**Stored records**:
------------------------------------

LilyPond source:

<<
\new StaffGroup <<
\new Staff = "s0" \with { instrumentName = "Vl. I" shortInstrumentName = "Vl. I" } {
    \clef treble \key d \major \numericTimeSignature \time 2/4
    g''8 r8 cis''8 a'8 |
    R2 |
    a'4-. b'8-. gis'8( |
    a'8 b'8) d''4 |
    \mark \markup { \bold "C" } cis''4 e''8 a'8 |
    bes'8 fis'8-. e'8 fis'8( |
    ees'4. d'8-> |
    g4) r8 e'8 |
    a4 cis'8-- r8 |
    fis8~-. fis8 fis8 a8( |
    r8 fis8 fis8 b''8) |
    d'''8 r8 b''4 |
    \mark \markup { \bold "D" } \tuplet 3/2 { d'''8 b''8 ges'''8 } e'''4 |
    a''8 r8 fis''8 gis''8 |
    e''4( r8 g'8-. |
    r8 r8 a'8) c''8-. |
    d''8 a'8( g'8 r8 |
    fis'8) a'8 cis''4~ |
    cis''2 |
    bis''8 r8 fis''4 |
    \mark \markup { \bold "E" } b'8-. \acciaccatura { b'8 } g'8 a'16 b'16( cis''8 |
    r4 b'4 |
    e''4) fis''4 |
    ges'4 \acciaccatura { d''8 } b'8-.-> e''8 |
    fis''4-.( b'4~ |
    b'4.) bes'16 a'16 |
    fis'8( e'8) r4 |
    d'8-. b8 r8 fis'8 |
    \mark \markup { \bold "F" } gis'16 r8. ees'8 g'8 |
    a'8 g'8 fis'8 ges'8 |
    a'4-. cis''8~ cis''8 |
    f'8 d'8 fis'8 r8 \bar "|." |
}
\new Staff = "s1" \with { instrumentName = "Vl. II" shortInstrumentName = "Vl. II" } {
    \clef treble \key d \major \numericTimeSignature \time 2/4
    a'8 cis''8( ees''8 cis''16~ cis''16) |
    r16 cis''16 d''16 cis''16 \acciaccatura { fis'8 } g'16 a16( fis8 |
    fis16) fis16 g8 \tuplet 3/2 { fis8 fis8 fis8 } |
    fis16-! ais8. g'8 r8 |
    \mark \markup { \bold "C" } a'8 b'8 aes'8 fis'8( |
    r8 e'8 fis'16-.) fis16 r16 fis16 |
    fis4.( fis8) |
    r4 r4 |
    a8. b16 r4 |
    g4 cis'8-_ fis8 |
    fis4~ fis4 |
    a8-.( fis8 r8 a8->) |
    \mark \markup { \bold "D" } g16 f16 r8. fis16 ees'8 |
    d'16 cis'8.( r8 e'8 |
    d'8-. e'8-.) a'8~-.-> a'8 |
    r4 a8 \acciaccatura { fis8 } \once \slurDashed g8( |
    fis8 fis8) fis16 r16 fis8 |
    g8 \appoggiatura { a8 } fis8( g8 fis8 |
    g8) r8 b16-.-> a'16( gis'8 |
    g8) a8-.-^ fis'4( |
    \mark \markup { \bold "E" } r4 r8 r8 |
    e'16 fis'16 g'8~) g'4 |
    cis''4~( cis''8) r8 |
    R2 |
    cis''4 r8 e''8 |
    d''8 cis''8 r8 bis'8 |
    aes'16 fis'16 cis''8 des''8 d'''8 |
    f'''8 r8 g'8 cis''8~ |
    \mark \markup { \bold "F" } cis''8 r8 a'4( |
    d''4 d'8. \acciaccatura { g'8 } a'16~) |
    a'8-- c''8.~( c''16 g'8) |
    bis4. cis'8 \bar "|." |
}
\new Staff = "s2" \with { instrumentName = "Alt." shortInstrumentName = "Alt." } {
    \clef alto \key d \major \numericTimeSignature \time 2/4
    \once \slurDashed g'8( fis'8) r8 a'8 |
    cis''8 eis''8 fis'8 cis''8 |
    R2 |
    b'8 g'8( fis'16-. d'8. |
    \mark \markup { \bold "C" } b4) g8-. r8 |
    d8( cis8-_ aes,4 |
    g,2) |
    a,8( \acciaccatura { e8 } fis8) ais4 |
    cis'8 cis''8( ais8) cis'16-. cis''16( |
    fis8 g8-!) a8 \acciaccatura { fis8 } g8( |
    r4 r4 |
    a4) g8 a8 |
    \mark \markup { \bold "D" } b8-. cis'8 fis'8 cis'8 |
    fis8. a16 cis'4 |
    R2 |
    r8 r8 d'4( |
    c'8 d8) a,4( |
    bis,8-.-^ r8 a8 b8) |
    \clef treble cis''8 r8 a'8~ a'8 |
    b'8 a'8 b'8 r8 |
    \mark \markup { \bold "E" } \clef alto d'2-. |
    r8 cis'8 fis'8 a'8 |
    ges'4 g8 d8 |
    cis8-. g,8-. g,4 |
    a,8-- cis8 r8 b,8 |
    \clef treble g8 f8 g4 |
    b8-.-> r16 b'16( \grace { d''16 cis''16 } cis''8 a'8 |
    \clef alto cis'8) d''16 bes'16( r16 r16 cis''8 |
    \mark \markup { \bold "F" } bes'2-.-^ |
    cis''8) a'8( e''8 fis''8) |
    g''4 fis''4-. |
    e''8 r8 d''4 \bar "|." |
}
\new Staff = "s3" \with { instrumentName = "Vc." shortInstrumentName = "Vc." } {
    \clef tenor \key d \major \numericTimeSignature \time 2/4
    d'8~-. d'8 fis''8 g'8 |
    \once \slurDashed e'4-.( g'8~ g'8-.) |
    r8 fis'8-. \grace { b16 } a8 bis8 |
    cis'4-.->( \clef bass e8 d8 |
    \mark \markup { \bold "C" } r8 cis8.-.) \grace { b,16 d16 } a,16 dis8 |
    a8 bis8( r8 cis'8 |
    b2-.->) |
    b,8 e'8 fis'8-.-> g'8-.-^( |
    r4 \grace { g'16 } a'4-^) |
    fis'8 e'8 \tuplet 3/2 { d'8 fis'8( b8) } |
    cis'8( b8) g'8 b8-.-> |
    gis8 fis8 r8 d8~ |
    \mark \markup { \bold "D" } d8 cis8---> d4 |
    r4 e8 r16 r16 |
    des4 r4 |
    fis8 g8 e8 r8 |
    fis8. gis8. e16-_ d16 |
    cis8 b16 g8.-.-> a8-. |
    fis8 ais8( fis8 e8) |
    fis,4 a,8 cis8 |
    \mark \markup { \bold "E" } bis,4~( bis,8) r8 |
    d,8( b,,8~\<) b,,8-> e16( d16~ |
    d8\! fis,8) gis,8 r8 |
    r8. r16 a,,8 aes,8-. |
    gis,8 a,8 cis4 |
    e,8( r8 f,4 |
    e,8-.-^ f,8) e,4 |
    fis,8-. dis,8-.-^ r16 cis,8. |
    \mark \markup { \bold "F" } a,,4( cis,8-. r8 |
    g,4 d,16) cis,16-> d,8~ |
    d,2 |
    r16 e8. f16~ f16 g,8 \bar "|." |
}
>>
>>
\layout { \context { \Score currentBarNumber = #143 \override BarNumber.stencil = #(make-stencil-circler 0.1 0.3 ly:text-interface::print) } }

------------------------------------

**Exercise aim**:
Select each line of the records that contains the string "instrumentName", treating uppercase and lowercase letters as different.

**Worked answer**:
\new Staff = "s0" \with { instrumentName = "Vl. I" shortInstrumentName = "Vl. I" } {
\new Staff = "s1" \with { instrumentName = "Vl. II" shortInstrumentName = "Vl. II" } {
\new Staff = "s2" \with { instrumentName = "Alt." shortInstrumentName = "Alt." } {
\new Staff = "s3" \with { instrumentName = "Vc." shortInstrumentName = "Vc." } {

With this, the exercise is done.